■ YOUR GOAL:
Of all the lines below, output only those starting at the one with "(305, 385) = (654, 438): blue" and ending at the one with "(431, 342) = (614, 322): brown", both ends included, exactly as written.

■ PROVIDED INFORMATION:
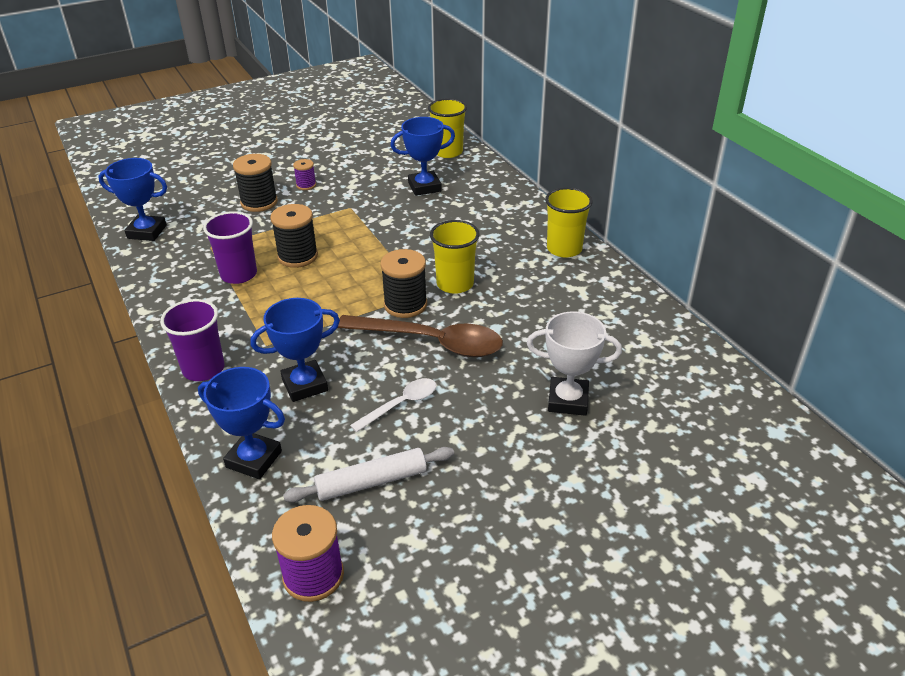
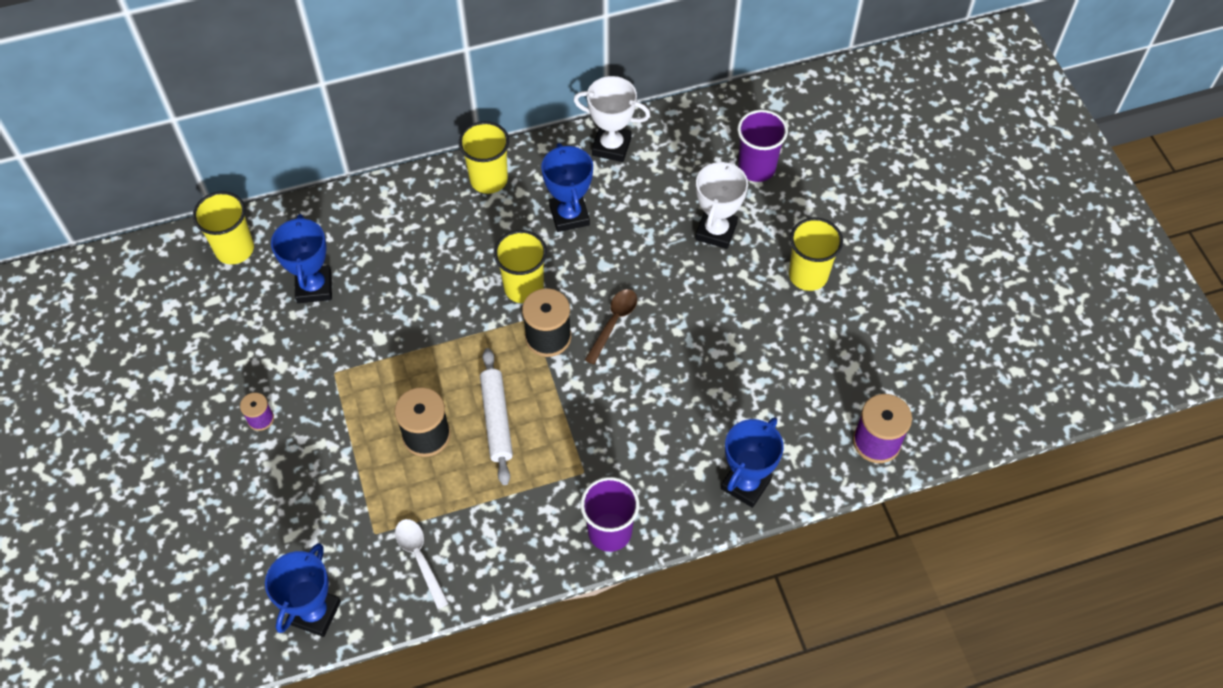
camera: 80 degrees left, 20 degrees up
(238, 274) = (446, 499): purple cup -> purple cup (756, 168)
(259, 202) = (285, 476): black spool -> none
(305, 385) = (654, 438): blue trophy -> blue trophy (569, 215)
(371, 482) = (787, 392): white rolling pin -> white rolling pin (496, 420)
(401, 404) = (696, 359): white spoon -> white spoon (419, 558)
(431, 342) = (614, 322): brown spoon -> brown spoon, size x0.53
(537, 485) = (808, 275): none -> yellow cup
(640, 314) = (611, 146): none -> white trophy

■ RESPONSE TO THE EXERCISE:
(305, 385) = (654, 438): blue trophy -> blue trophy (569, 215)
(371, 482) = (787, 392): white rolling pin -> white rolling pin (496, 420)
(401, 404) = (696, 359): white spoon -> white spoon (419, 558)
(431, 342) = (614, 322): brown spoon -> brown spoon, size x0.53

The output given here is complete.